■ INSTRUCTIONS FOR THE TASK ■
Look for the word "rose" in the entries below, then copy every line that has it.

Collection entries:

□ □ □ □ □

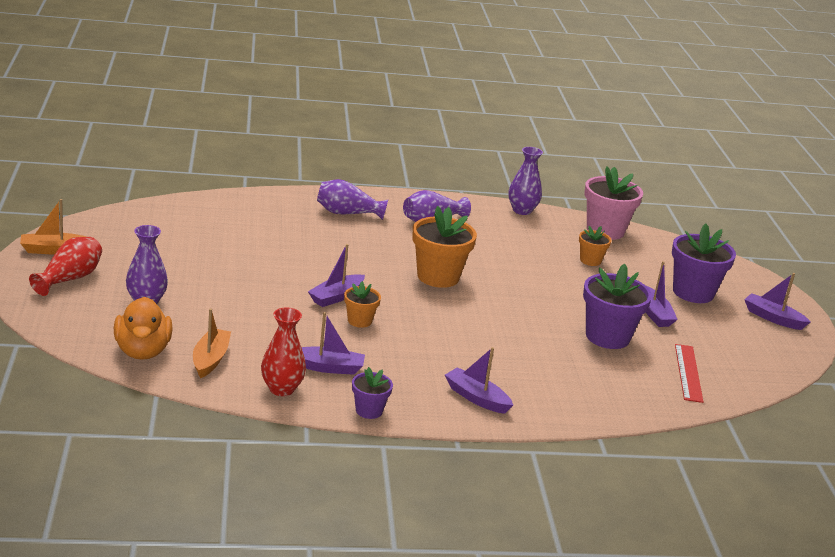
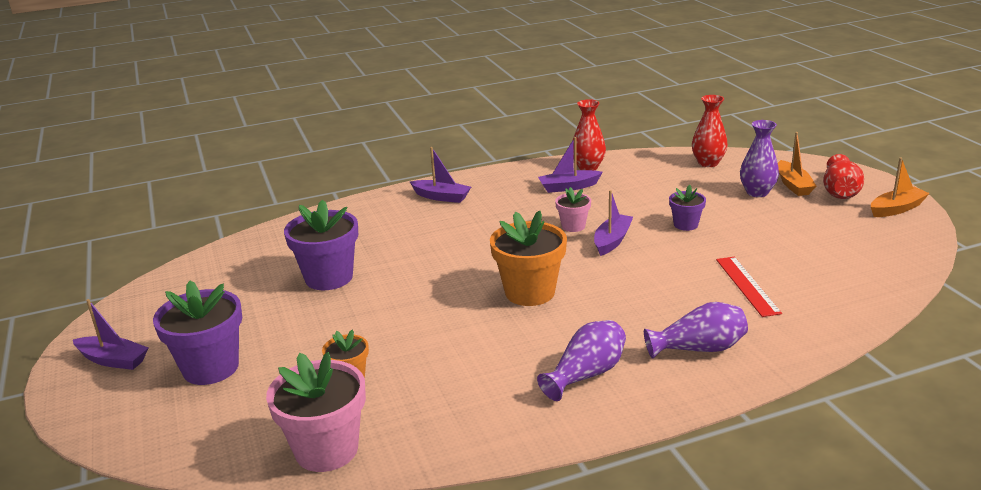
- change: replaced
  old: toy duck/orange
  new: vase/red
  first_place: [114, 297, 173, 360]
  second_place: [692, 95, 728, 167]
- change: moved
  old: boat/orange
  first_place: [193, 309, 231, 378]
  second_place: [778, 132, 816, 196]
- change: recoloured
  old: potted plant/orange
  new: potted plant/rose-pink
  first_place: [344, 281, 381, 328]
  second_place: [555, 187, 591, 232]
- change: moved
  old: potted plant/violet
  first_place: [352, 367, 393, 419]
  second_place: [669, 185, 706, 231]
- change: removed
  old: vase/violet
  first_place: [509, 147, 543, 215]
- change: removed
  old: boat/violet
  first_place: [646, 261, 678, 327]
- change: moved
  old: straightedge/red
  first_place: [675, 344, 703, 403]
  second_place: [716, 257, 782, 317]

□ □ □ □ □

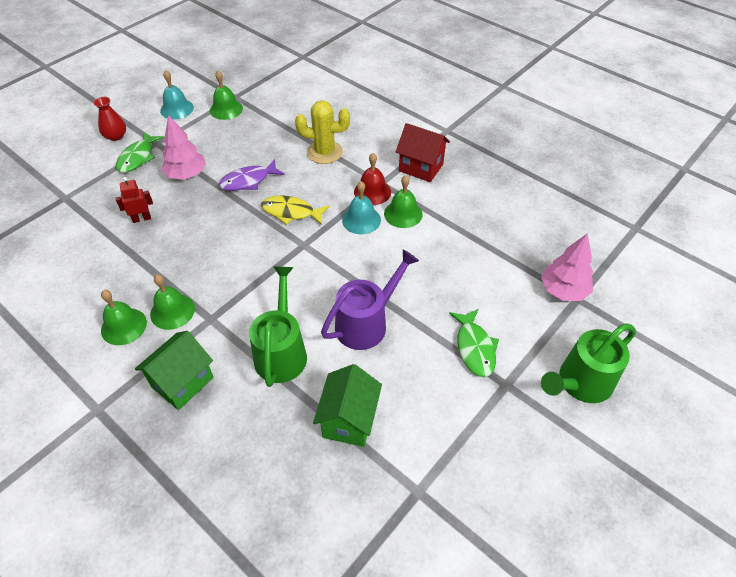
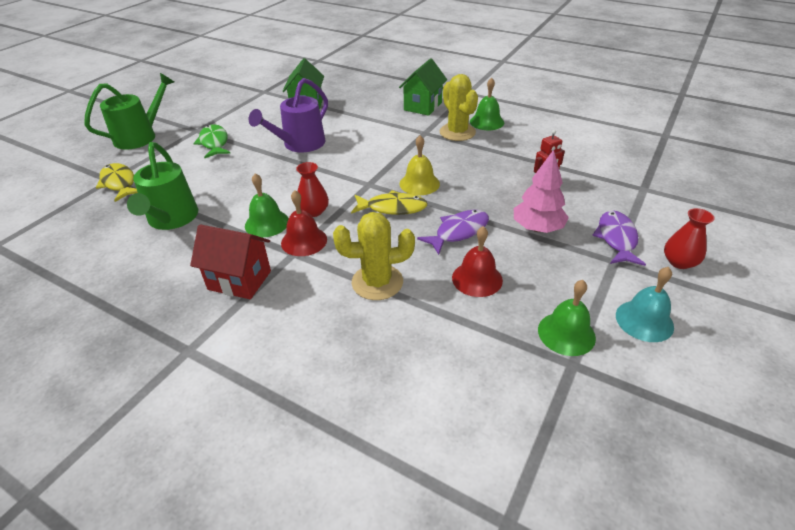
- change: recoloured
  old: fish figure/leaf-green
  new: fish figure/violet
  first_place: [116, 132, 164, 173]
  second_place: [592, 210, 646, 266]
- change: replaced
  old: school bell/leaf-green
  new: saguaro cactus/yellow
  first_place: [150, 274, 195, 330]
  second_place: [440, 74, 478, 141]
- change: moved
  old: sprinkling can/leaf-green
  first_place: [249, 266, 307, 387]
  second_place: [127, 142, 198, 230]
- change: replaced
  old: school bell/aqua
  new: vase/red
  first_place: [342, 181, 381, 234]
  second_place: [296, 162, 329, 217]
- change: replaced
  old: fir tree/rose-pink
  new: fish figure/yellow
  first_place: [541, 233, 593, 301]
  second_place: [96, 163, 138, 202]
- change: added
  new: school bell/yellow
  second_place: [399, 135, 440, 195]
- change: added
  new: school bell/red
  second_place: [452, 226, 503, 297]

□ □ □ □ □

■ EXERCISE SOLUTION ■
  new: potted plant/rose-pink
  old: fir tree/rose-pink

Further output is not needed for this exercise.